(Object change listings)
————

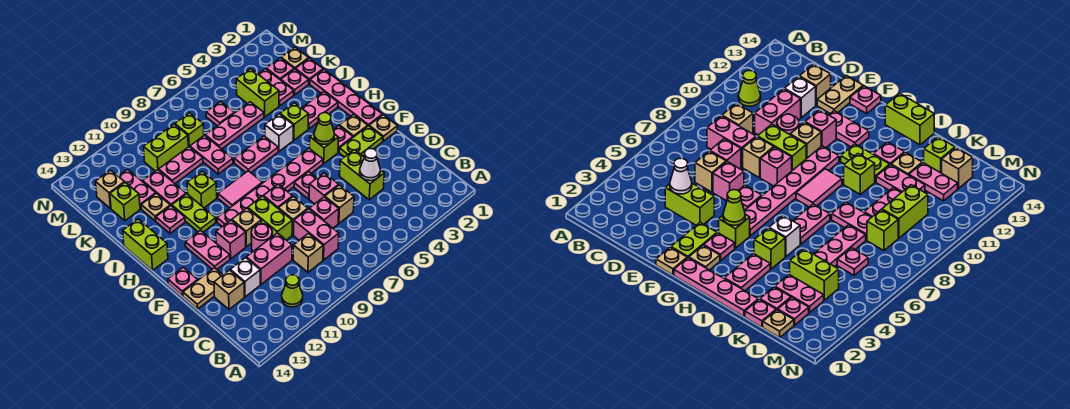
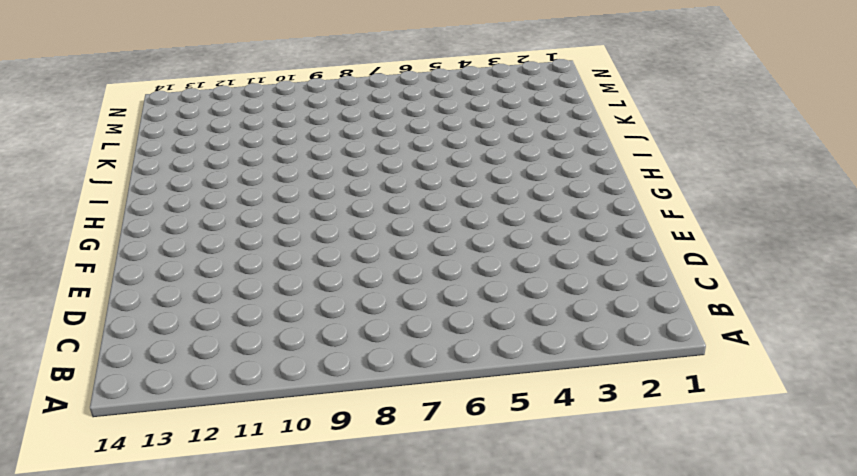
none -> lime cone B11 level 1
none -> pink brick C8:D8 level 1
none -> tan brick C9 level 1
none -> lime brick D4:E4 level 1

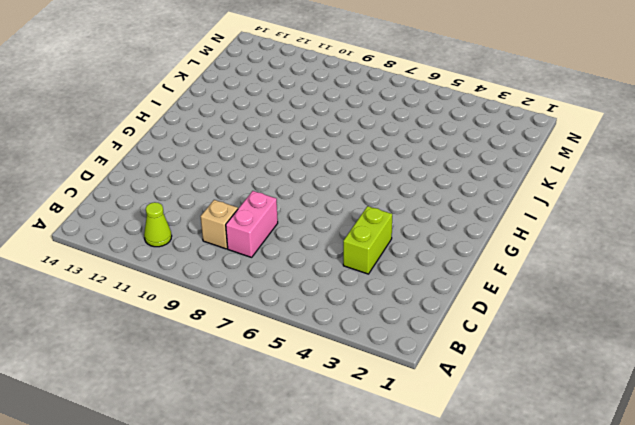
none -> tan brick D6 level 1
none -> pink brick D7 level 1
none -> pink brick D10:D11 level 1
none -> white brick D12 level 1

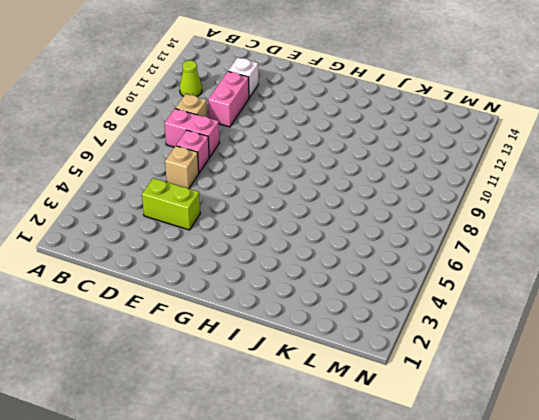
none -> tan brick D13 level 1
none -> pink brick E6 level 1
none -> tan brick E8 level 1
none -> lime brick E9:F9 level 1

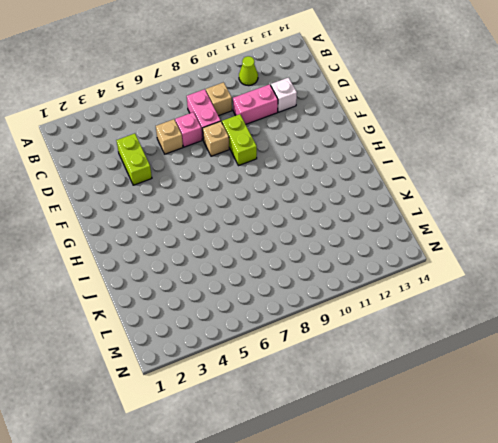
none -> tan brick D13 level 1
none -> pink brick E6 level 1
none -> pink round brick E10 level 1
none -> tan plate E13:E14 level 1

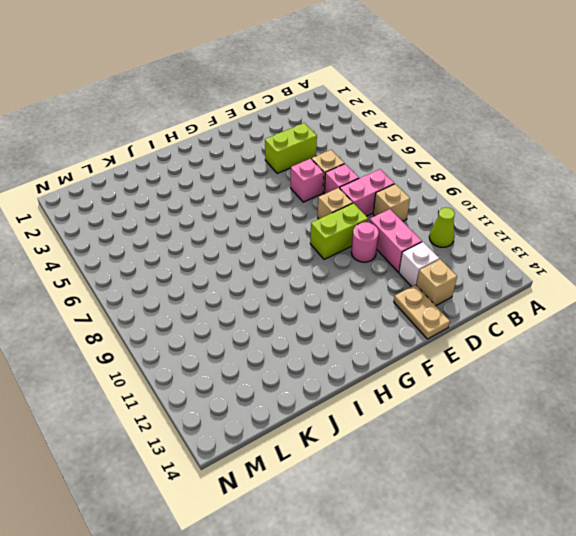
none -> tan plate F1 level 1
none -> lime plate F2:F3 level 1
none -> pink plate F6 level 1
none -> pink brick F8 level 1

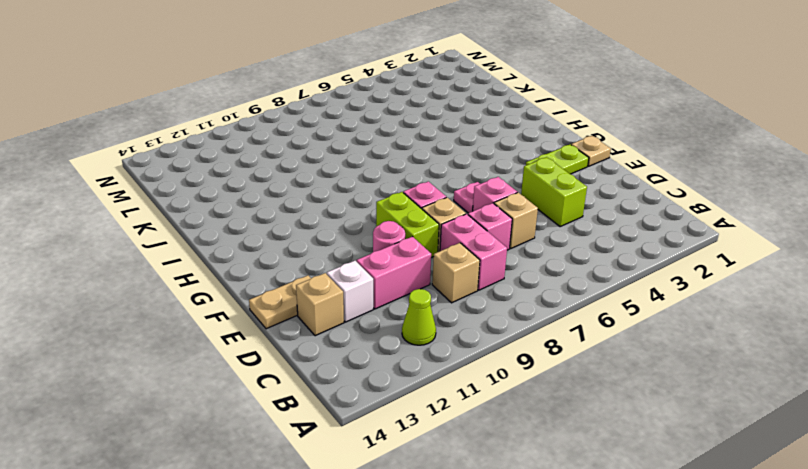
none -> tan brick F10 level 1
none -> pink brick F11 level 1
none -> pink plate F12:G12 level 1
none -> pink plate F14 level 1

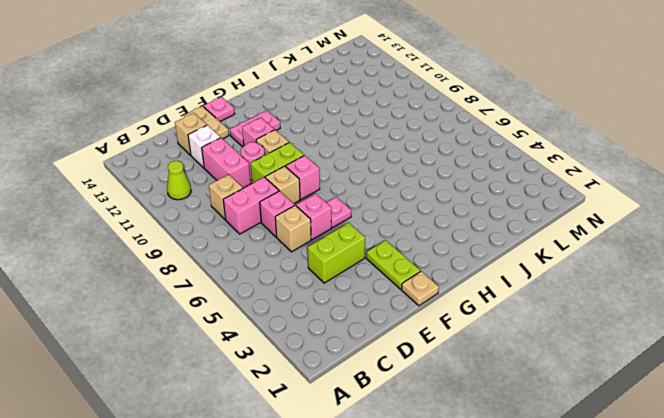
none -> pink plate G1:J1 level 1
none -> tan plate G2 level 1
none -> pink plate G3 level 1
none -> lime brick G4 level 1

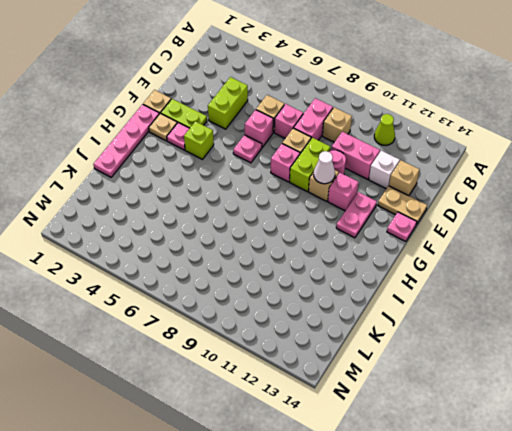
white cone F10 level 2 -> white cone D4 level 2
none -> pink plate G5:G10 level 1
none -> pink tile H8:H9 level 1
none -> lime plate H11:I11 level 1
none -> lime brick H14:I14 level 1

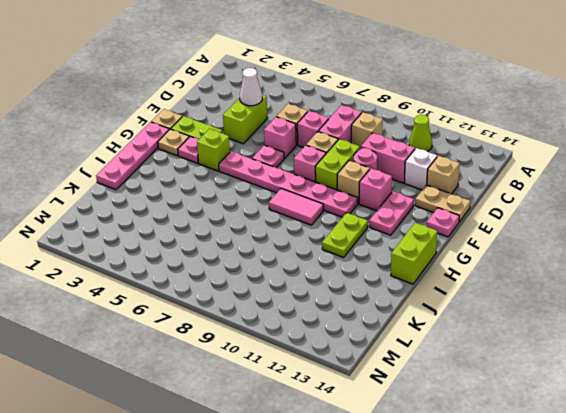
none -> pink plate I2:I3 level 1
none -> lime brick I4 level 1
none -> white brick I5 level 1
none -> pink plate I6:I7 level 1

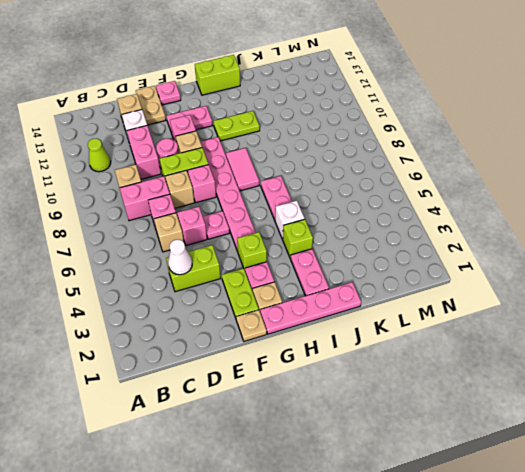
none -> lime brick I10 level 1
none -> pink plate I12 level 1
none -> pink plate J8:K8 level 1
none -> pink plate J11:K11 level 1

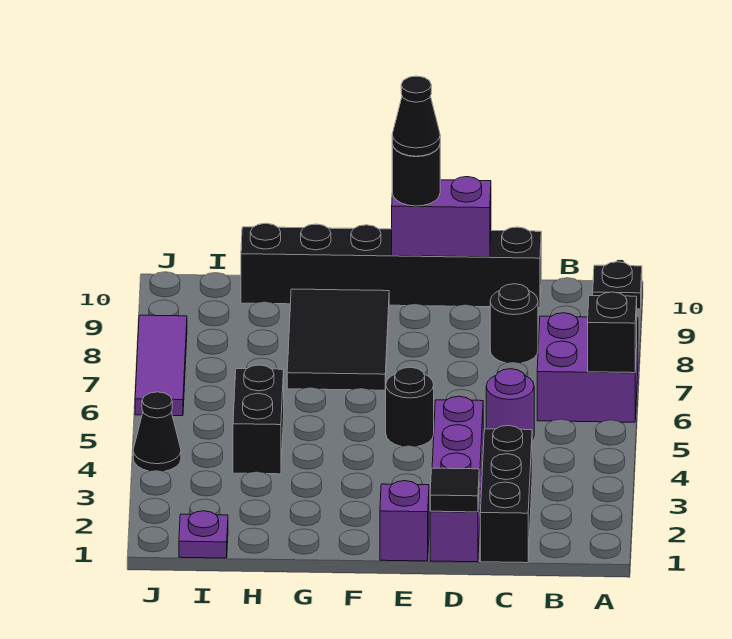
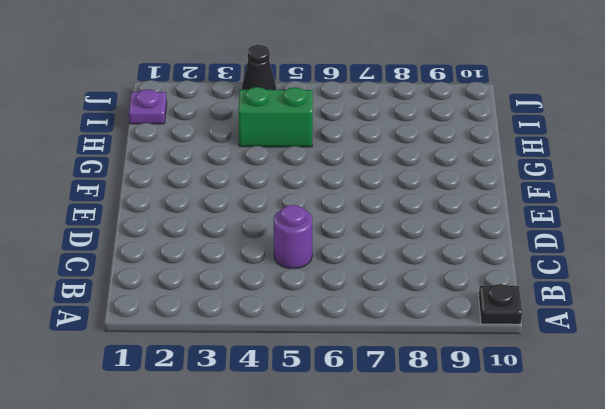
green brick H4:H5 level 1 -> black brick H4:H5 level 1
none -> purple brick A6:B7 level 1
none -> black brick C1:C3 level 1
none -> black round brick C8 level 1

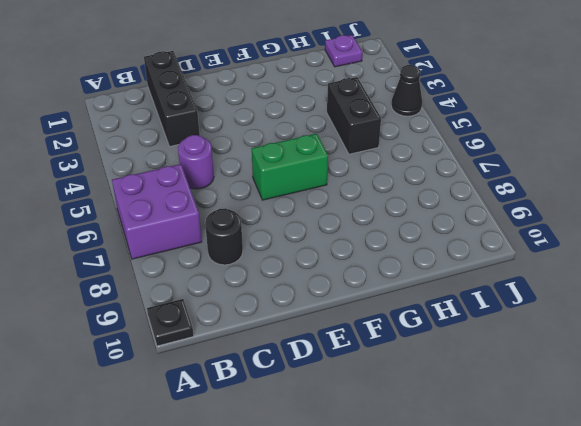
green brick E6:F6 level 1 -> none
none -> black brick C10:H10 level 1
none -> purple brick D1:D4 level 1
none -> purple brick E1 level 1

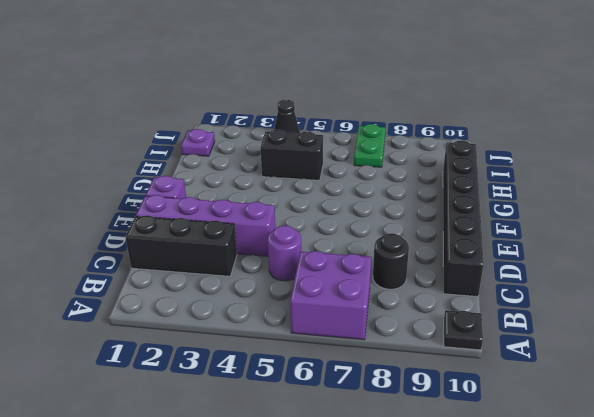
green plate I7:J7 level 1 -> purple tile J6:J8 level 1
none -> black round brick E5 level 1
none -> black tile F7:G9 level 1
none -> black brick A6 level 2

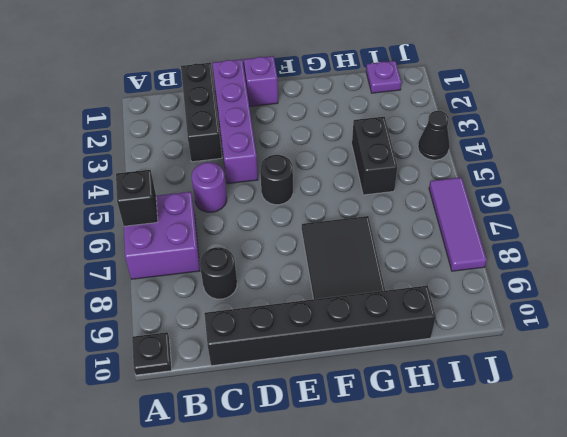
none -> black tile D1 level 2
none -> purple brick D10:E10 level 2
none -> black round brick E10 level 3

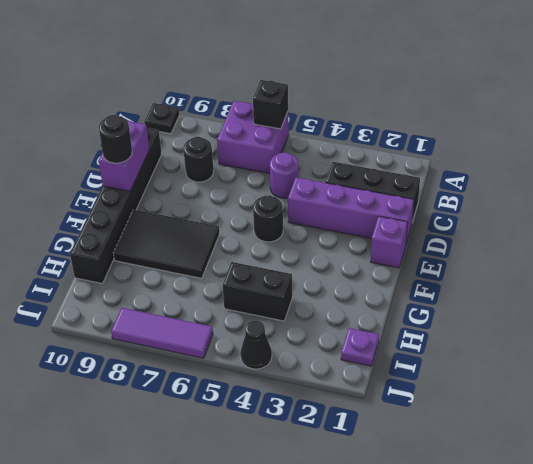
none -> black tile D1 level 2
none -> black cone E10 level 4

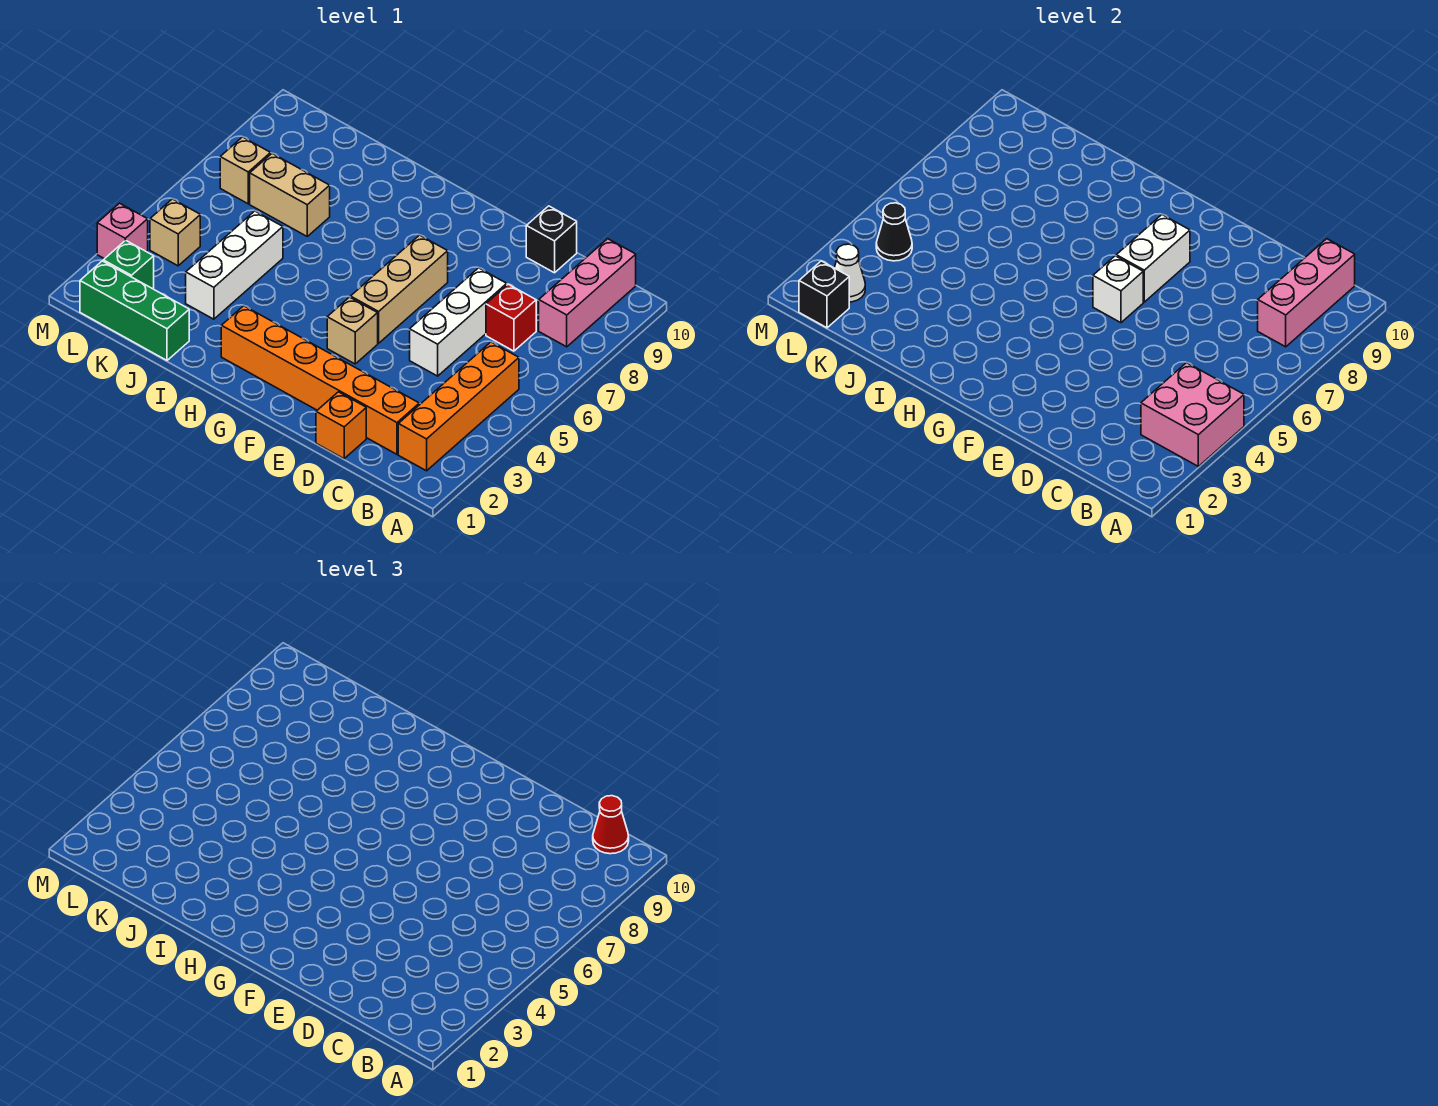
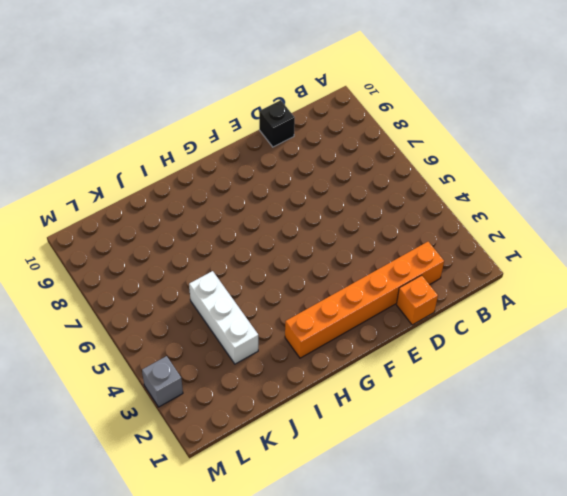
grey brick M3 level 1 -> pink brick M3 level 1
none -> orange brick B2:B5 level 1
none -> pink brick B8:B10 level 1
none -> red brick C7 level 1

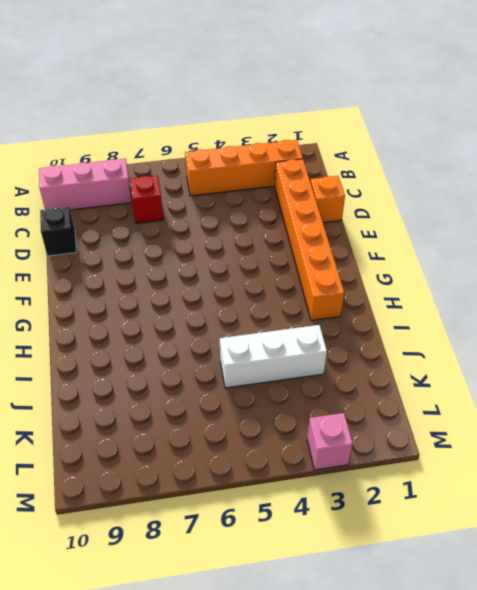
none -> white brick D5:D7 level 1
none -> tan brick F4 level 1
none -> tan brick F5:F7 level 1

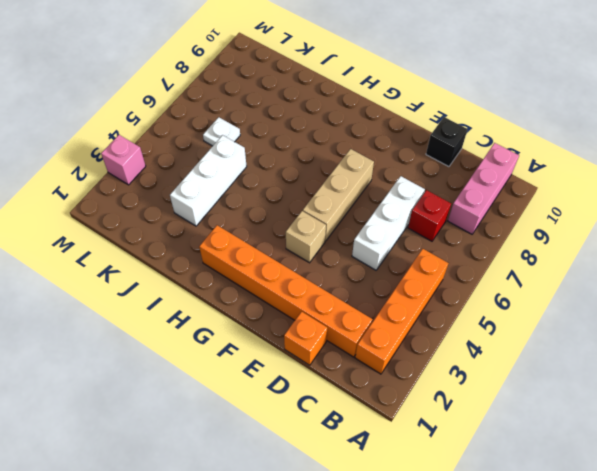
white plate K6 level 1 -> none
none -> green brick J1:L1 level 1
none -> tan brick J7:K7 level 1
none -> green brick L2 level 1

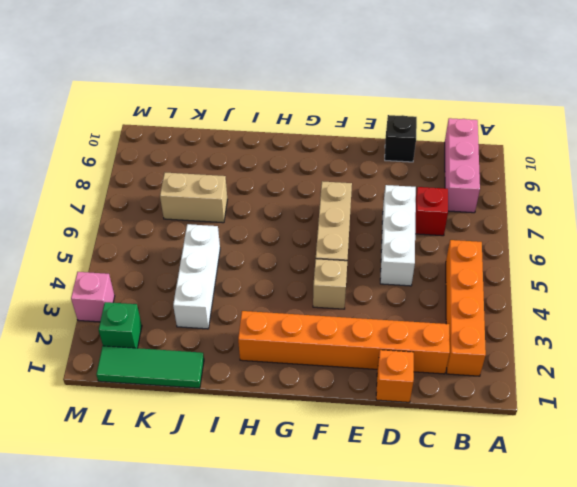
green tile J1:L1 level 1 -> green brick J1:L1 level 1
none -> tan brick L4 level 1
none -> tan brick L7 level 1
none -> pink brick A3:B4 level 2

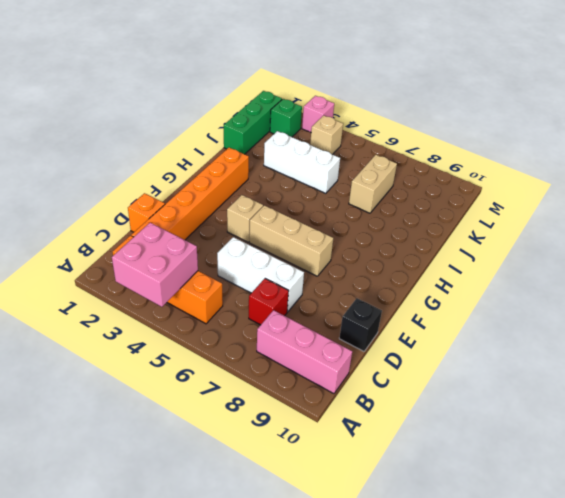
none -> tan brick L7 level 1
none -> pink brick B8:B10 level 2
none -> white brick F6 level 2

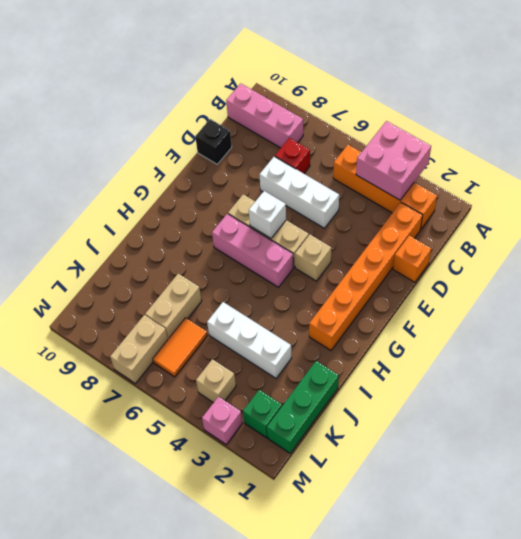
pink brick G5:G7 level 1 -> pink brick B8:B10 level 2
orange tile K6:L6 level 1 -> none
tan brick L7:M7 level 1 -> tan brick L7 level 1
none -> white brick F7:F8 level 2
none -> black brick L1 level 2
none -> white cone L2 level 2

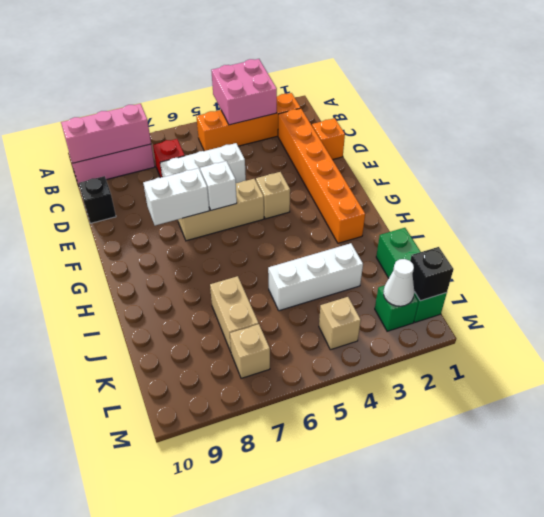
none -> pink brick M3 level 1
none -> black cone L4 level 2
none -> red cone B10 level 3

————

_Action item_
Filter the records above for the string "cone" and copy each matching line.

_Reply_
none -> lime cone B11 level 1
white cone F10 level 2 -> white cone D4 level 2
none -> black cone E10 level 4
none -> white cone L2 level 2
none -> black cone L4 level 2
none -> red cone B10 level 3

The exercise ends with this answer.